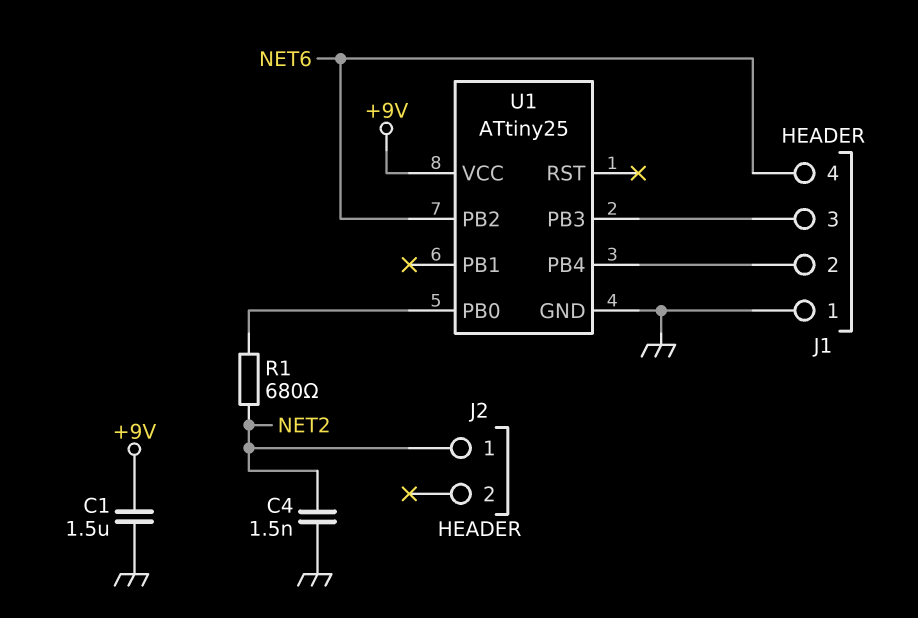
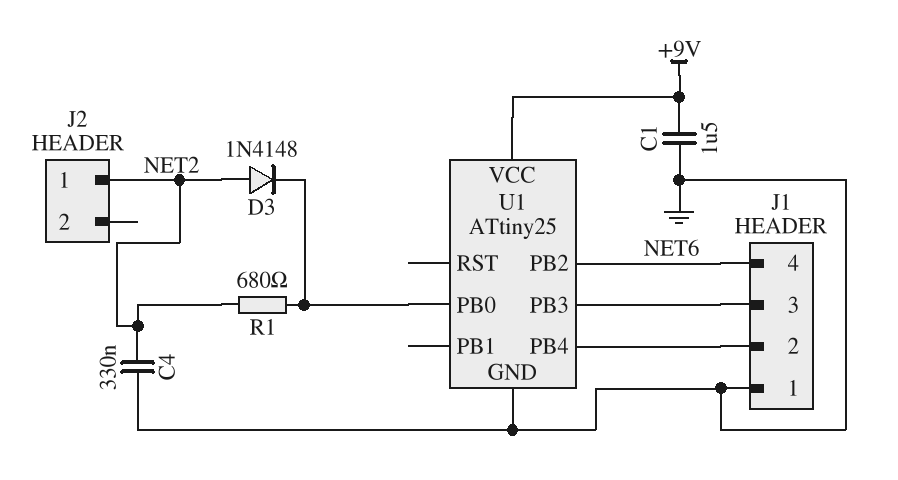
C4: 1.5nF (GND, NET2) -> 330nF (GND, NET2)
D3: none -> diode 1N4148 (A NET2, K U1/PB0)

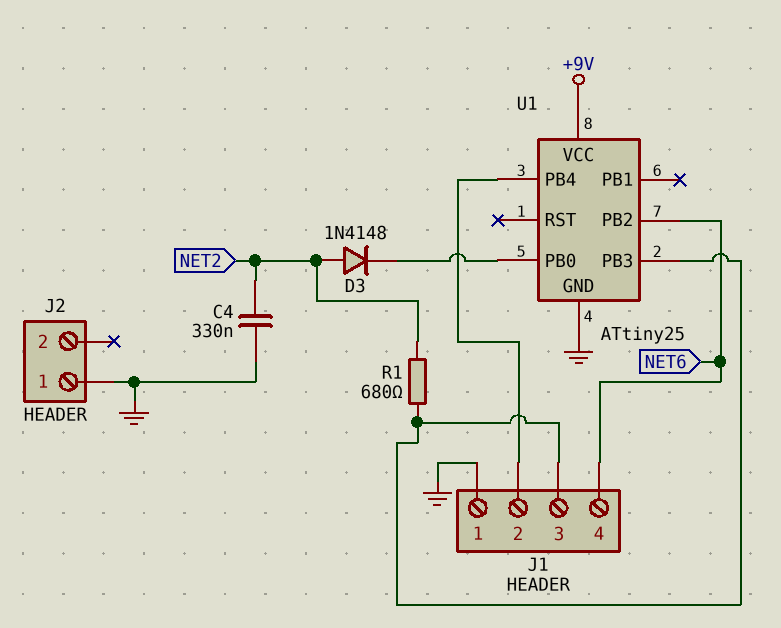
C1: 1.5uF (+9V, GND) -> none
J2 pin 1: NET2 -> GND
R1: 680 (NET2, U1/PB0) -> 680 (J1/3, NET2)

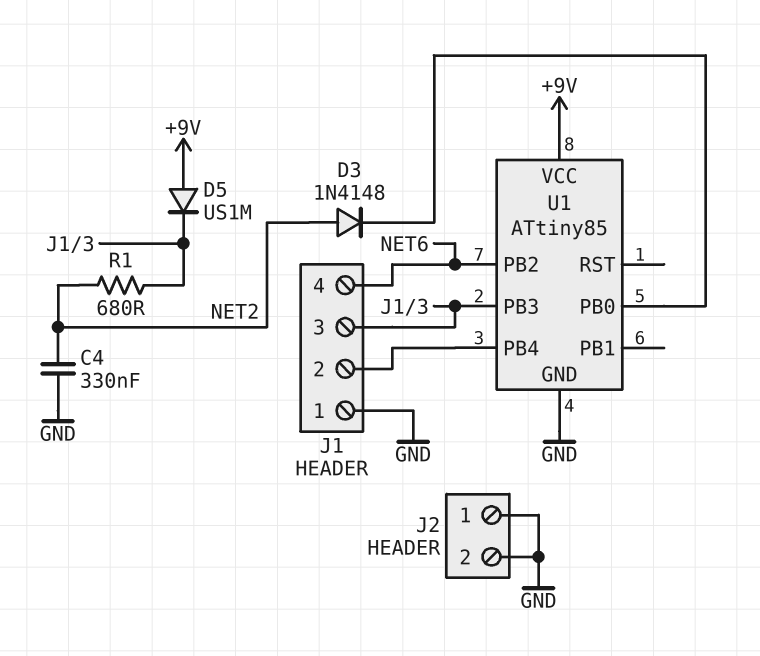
D5: none -> diode US1M (A +9V, K J1/3)
J2 pin 2: none -> GND
U1: ATtiny25 -> ATtiny85

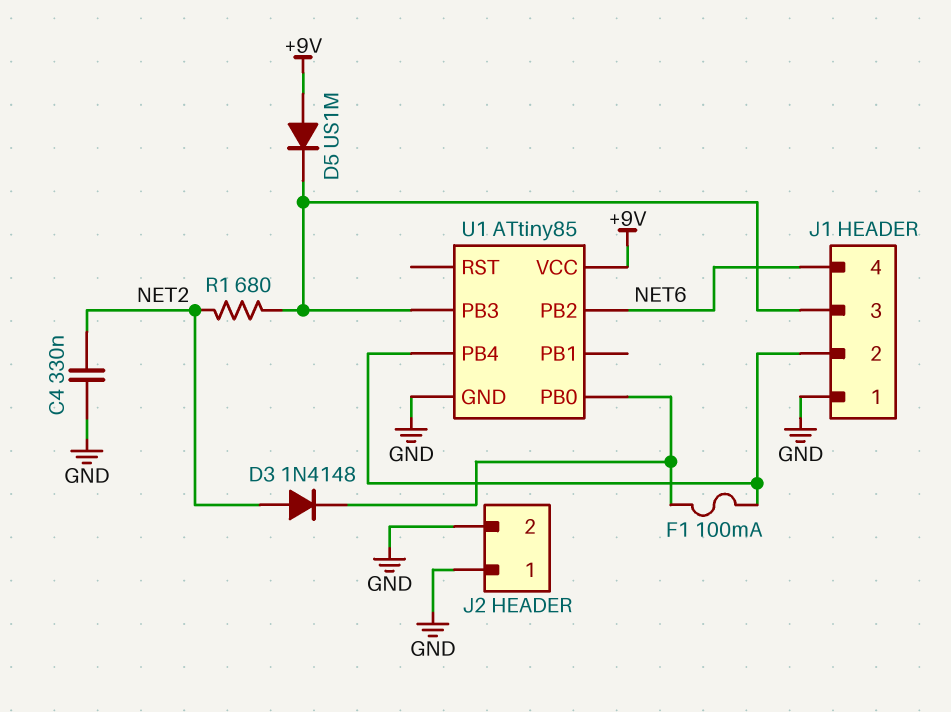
F1: none -> 100mA (J1/2, U1/PB0)

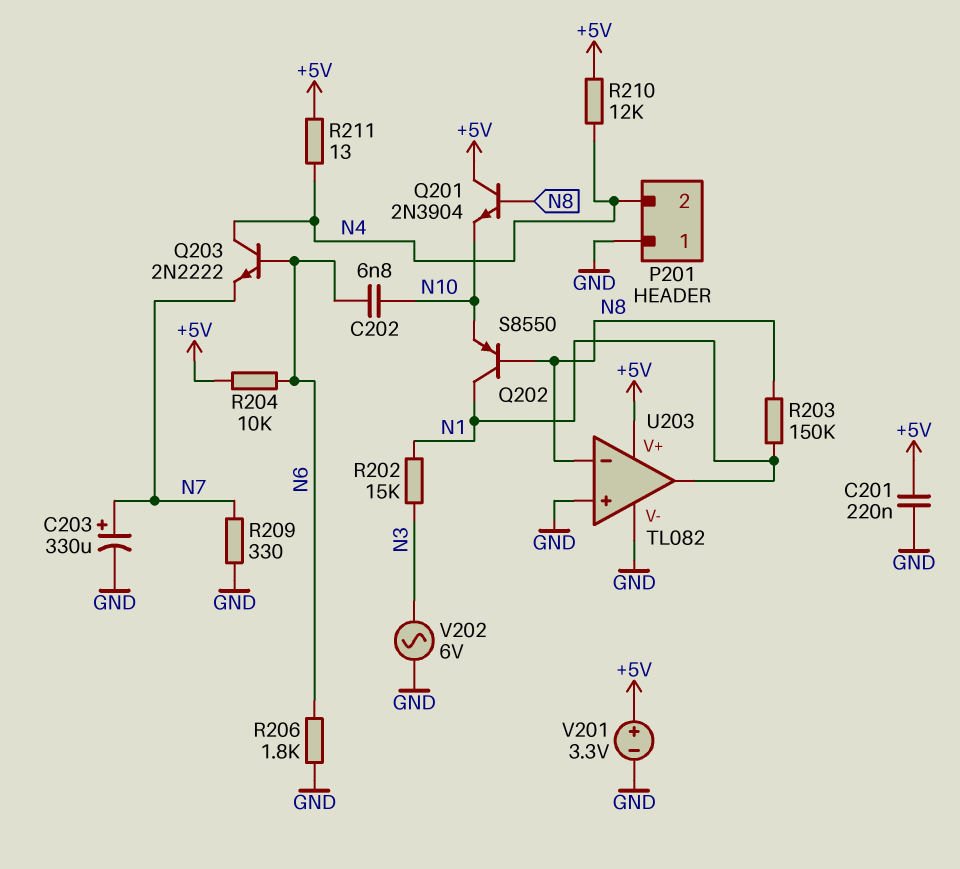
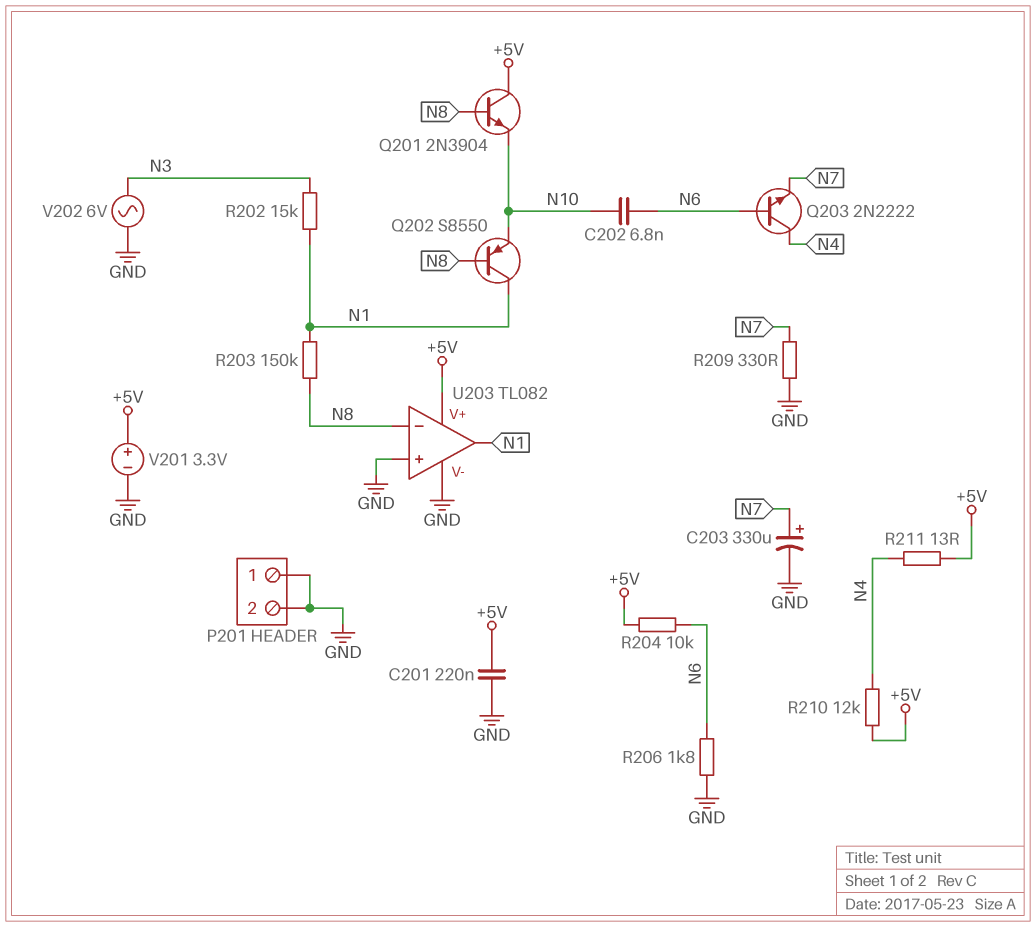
P201 pin 2: N4 -> GND

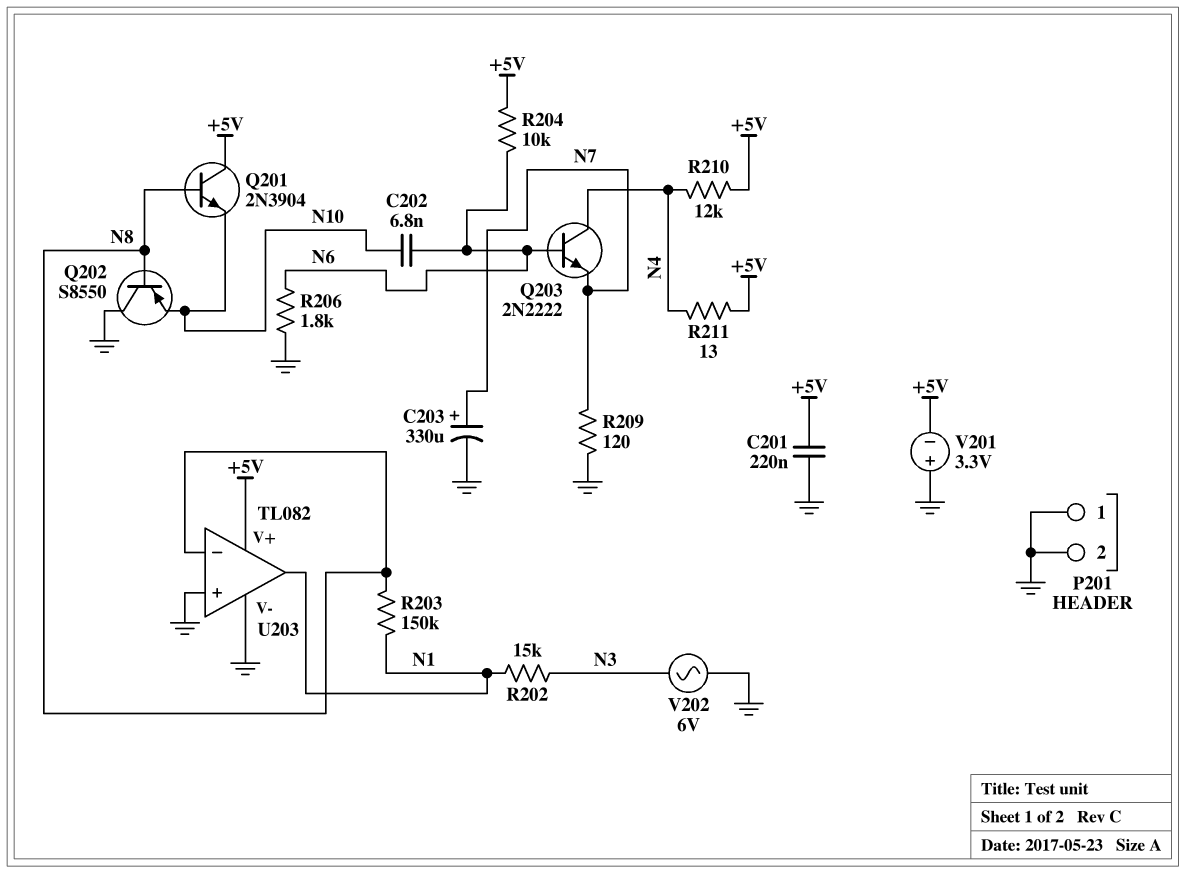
Q202: PNP S8550 (B N8, C N1, E N10) -> PNP S8550 (B N8, C GND, E N10)
R209: 330 (GND, N7) -> 120 (GND, N7)
V201: 3.3V (plus +5V, minus GND) -> 3.3V (plus GND, minus +5V)

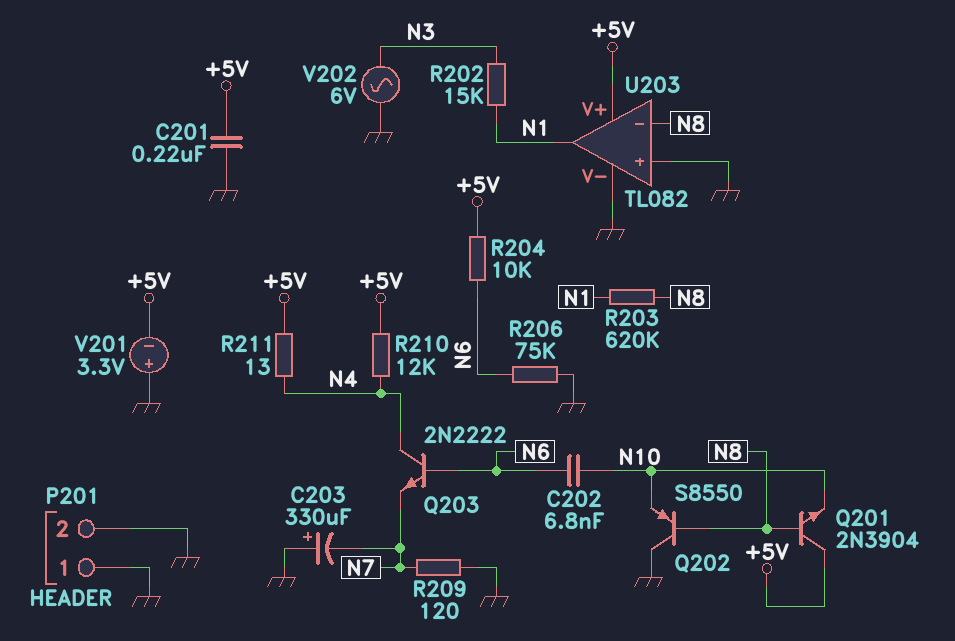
C203: 330uF (plus N7, minus GND) -> 330uF (plus GND, minus N7)
R203: 150k (N1, N8) -> 620k (N1, N8)
R206: 1.8k (GND, N6) -> 75k (GND, N6)

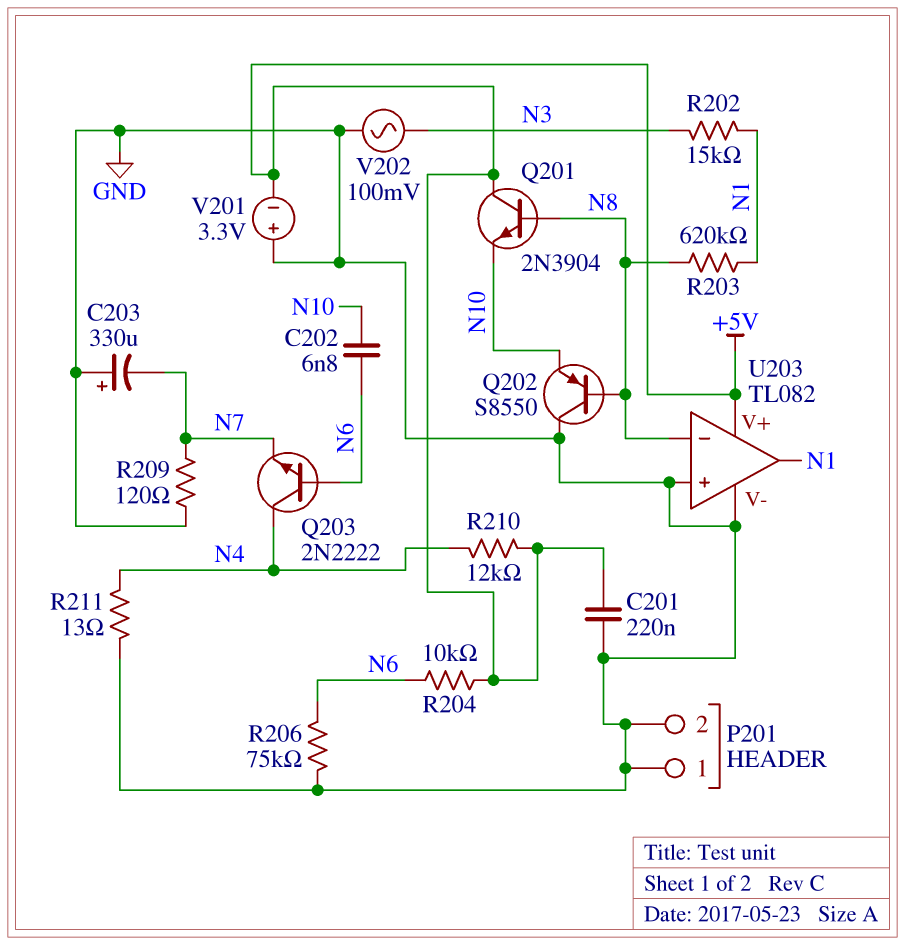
R211: 13 (+5V, N4) -> 13 (GND, N4)
V202: AC 6V (GND, N3) -> AC 100mV (GND, N3)

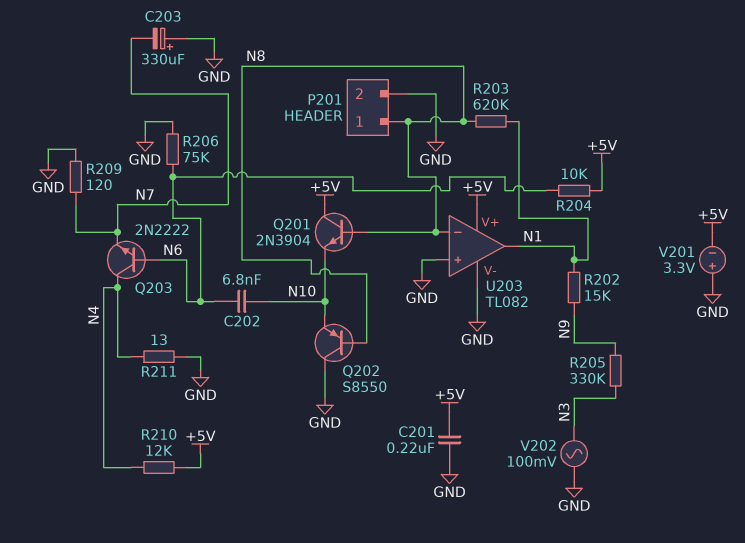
P201 pin 1: GND -> N8
R202: 15k (N1, N3) -> 15k (N1, N9)
R205: none -> 330k (N3, N9)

_Brief_: Please show every line above that includes the word "minus".

_The answer_:
V201: 3.3V (plus +5V, minus GND) -> 3.3V (plus GND, minus +5V)
C203: 330uF (plus N7, minus GND) -> 330uF (plus GND, minus N7)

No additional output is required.